___ Records for this task ___

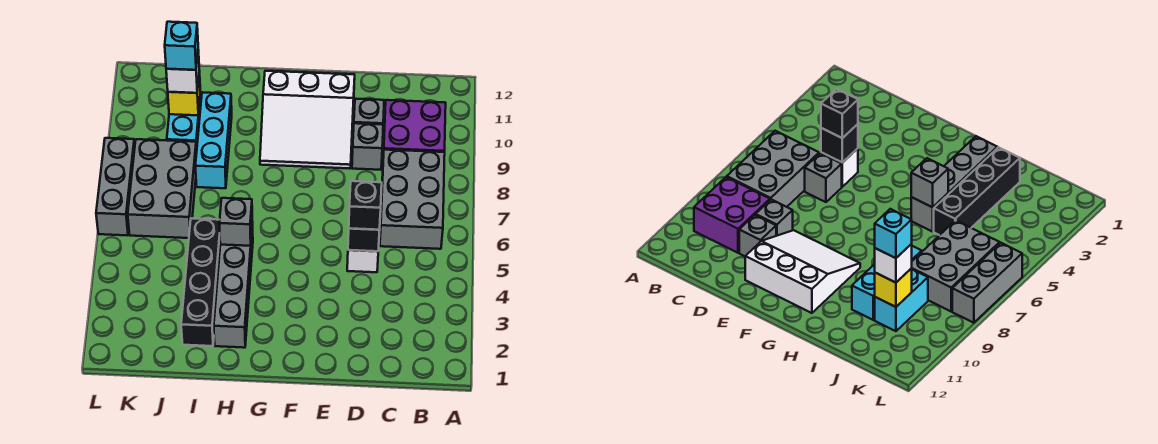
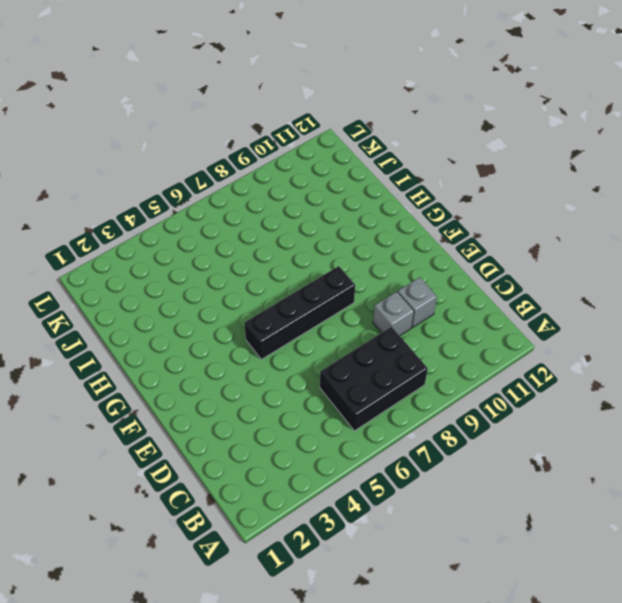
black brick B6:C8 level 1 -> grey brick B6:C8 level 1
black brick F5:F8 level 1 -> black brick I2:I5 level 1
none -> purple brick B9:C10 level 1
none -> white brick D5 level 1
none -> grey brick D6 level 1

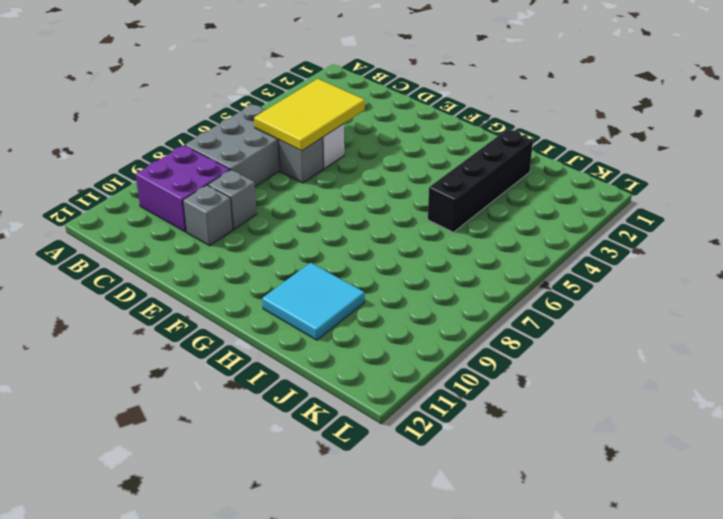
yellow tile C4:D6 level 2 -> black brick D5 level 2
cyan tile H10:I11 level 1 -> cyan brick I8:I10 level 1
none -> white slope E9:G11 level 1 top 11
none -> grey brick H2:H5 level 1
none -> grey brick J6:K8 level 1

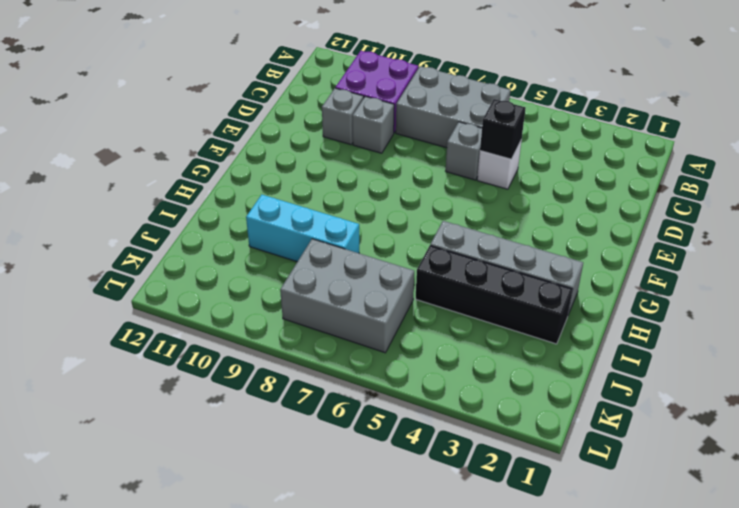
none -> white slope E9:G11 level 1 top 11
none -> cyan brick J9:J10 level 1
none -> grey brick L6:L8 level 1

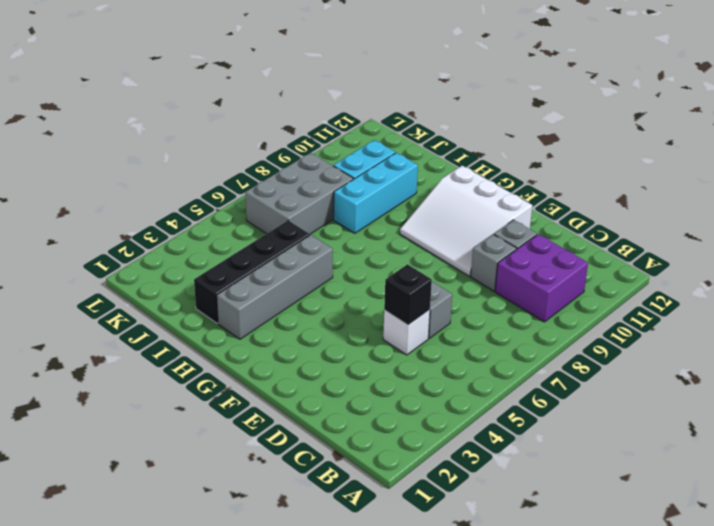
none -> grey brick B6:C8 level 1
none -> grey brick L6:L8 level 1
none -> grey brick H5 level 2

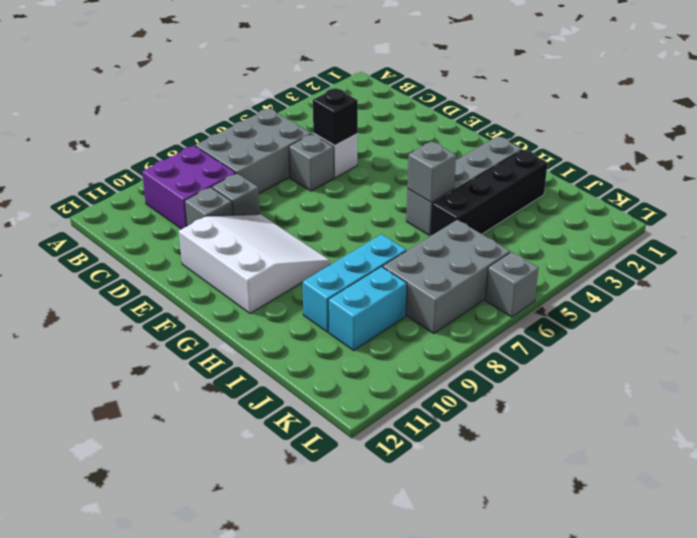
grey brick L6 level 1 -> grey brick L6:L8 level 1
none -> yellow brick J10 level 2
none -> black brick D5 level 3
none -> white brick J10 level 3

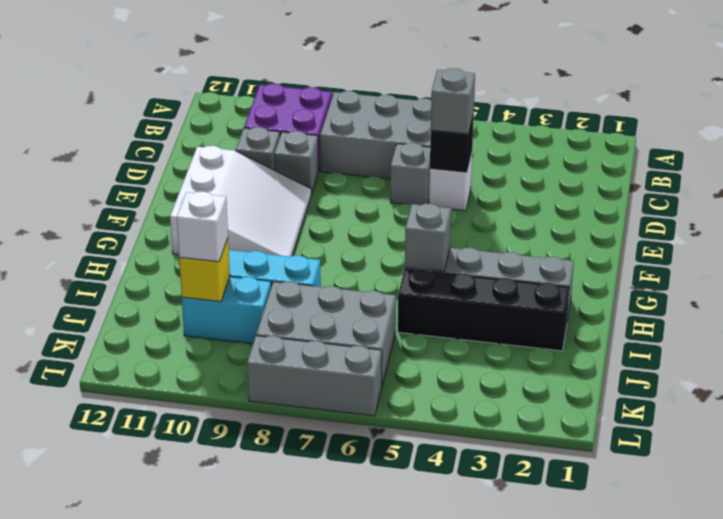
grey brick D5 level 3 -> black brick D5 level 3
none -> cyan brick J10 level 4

___
___ Records for this task ___

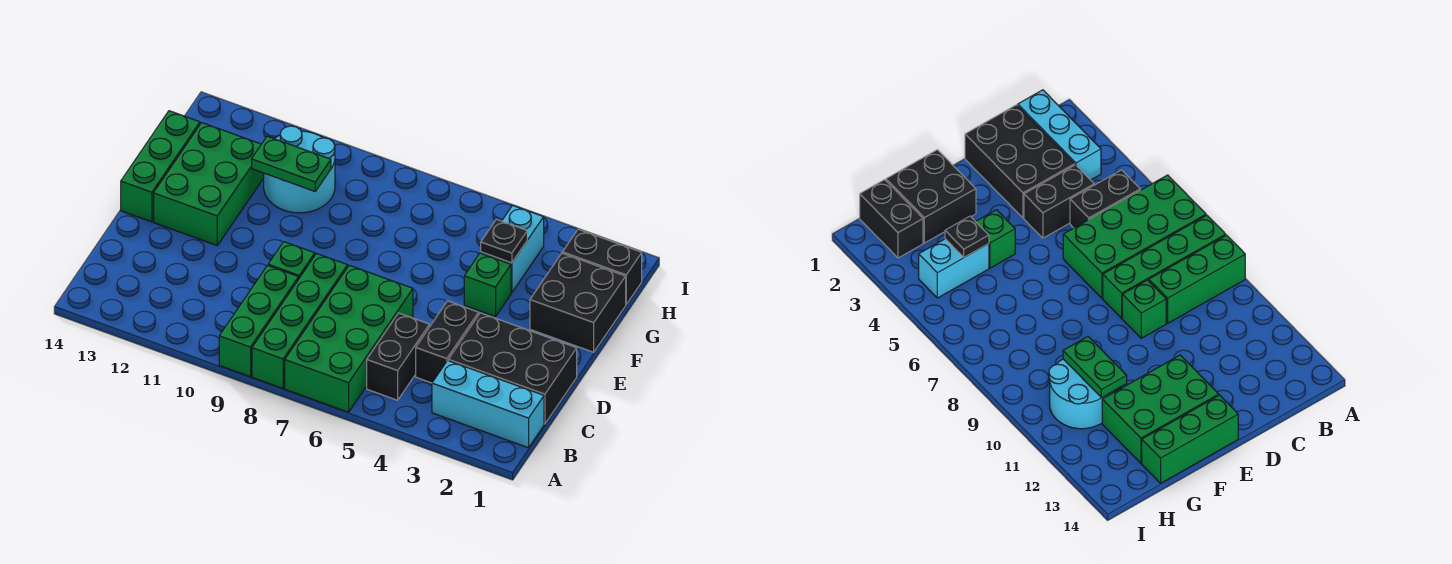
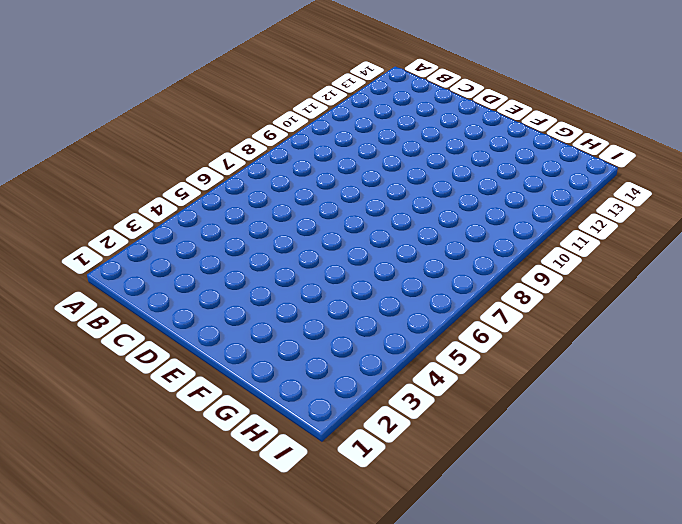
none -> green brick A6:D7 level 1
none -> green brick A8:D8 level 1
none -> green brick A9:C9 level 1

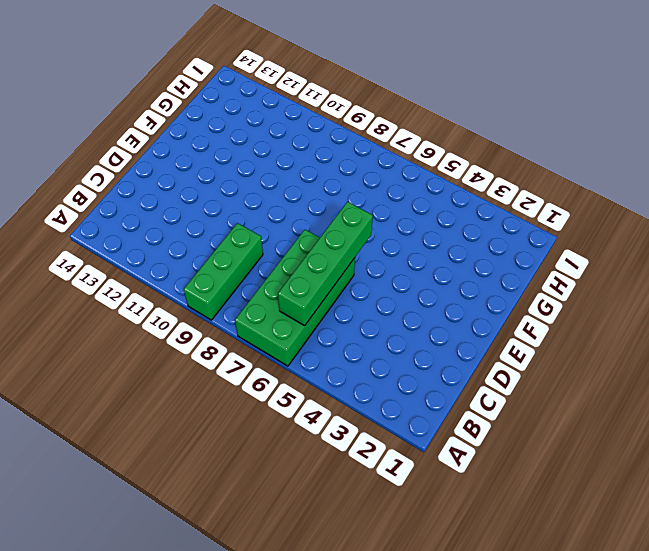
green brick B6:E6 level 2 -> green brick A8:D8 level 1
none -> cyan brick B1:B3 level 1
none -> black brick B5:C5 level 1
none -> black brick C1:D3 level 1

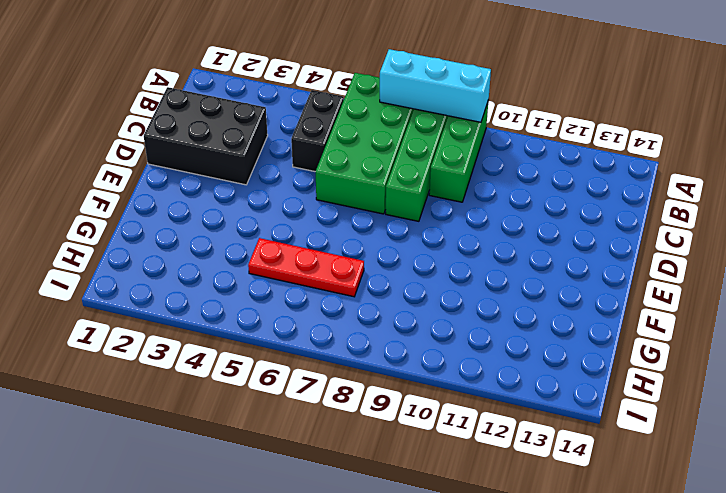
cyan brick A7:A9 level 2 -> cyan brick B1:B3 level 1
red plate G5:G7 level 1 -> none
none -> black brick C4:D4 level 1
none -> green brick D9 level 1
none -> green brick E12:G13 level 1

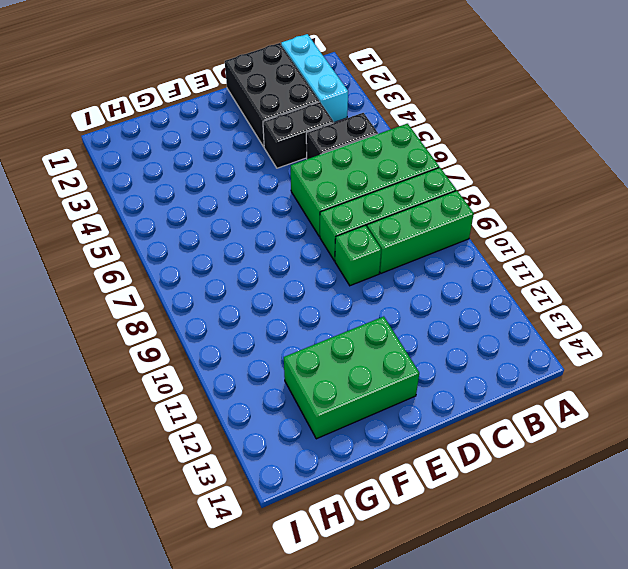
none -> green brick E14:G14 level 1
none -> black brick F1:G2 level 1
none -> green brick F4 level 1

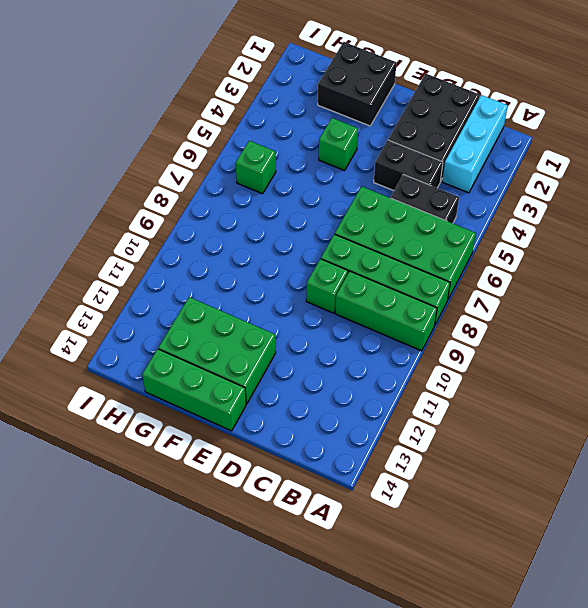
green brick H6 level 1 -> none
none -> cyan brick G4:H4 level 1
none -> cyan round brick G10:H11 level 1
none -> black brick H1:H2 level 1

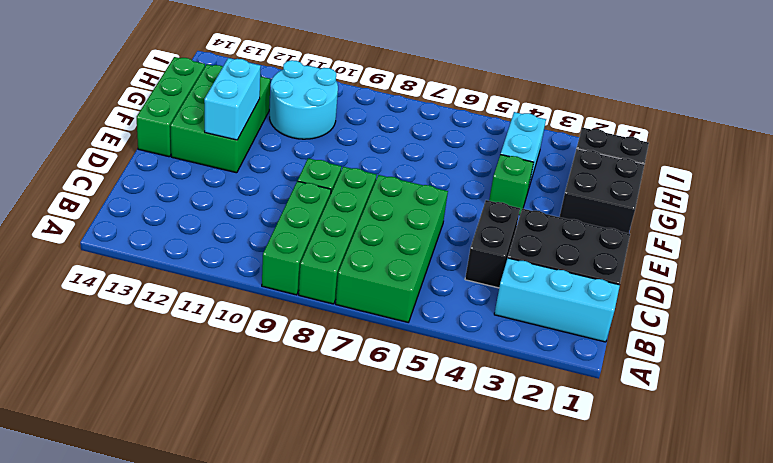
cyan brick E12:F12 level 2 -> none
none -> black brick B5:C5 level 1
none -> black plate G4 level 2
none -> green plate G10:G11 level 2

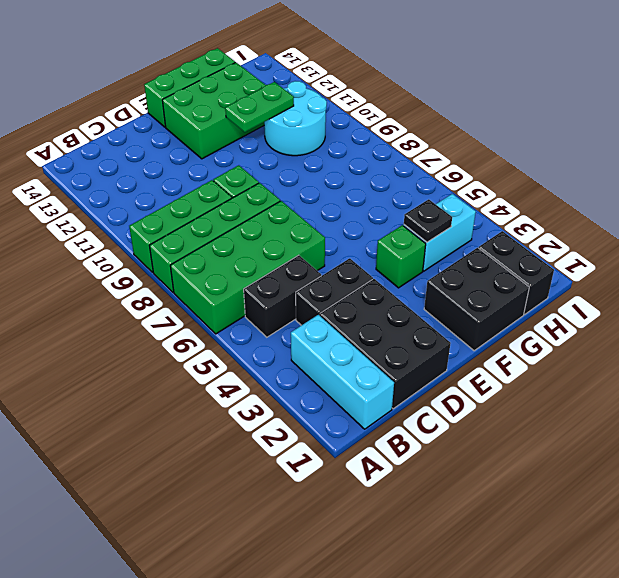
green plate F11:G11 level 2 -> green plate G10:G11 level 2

___

*Task description*
Set down word for word the lines above from the one with "yellow tile C4:D6" up to and including the one with "none -> cyan brick J10 level 4". Omit every picture.

*Result of this exercise*
yellow tile C4:D6 level 2 -> black brick D5 level 2
cyan tile H10:I11 level 1 -> cyan brick I8:I10 level 1
none -> white slope E9:G11 level 1 top 11
none -> grey brick H2:H5 level 1
none -> grey brick J6:K8 level 1

none -> white slope E9:G11 level 1 top 11
none -> cyan brick J9:J10 level 1
none -> grey brick L6:L8 level 1

none -> grey brick B6:C8 level 1
none -> grey brick L6:L8 level 1
none -> grey brick H5 level 2

grey brick L6 level 1 -> grey brick L6:L8 level 1
none -> yellow brick J10 level 2
none -> black brick D5 level 3
none -> white brick J10 level 3

grey brick D5 level 3 -> black brick D5 level 3
none -> cyan brick J10 level 4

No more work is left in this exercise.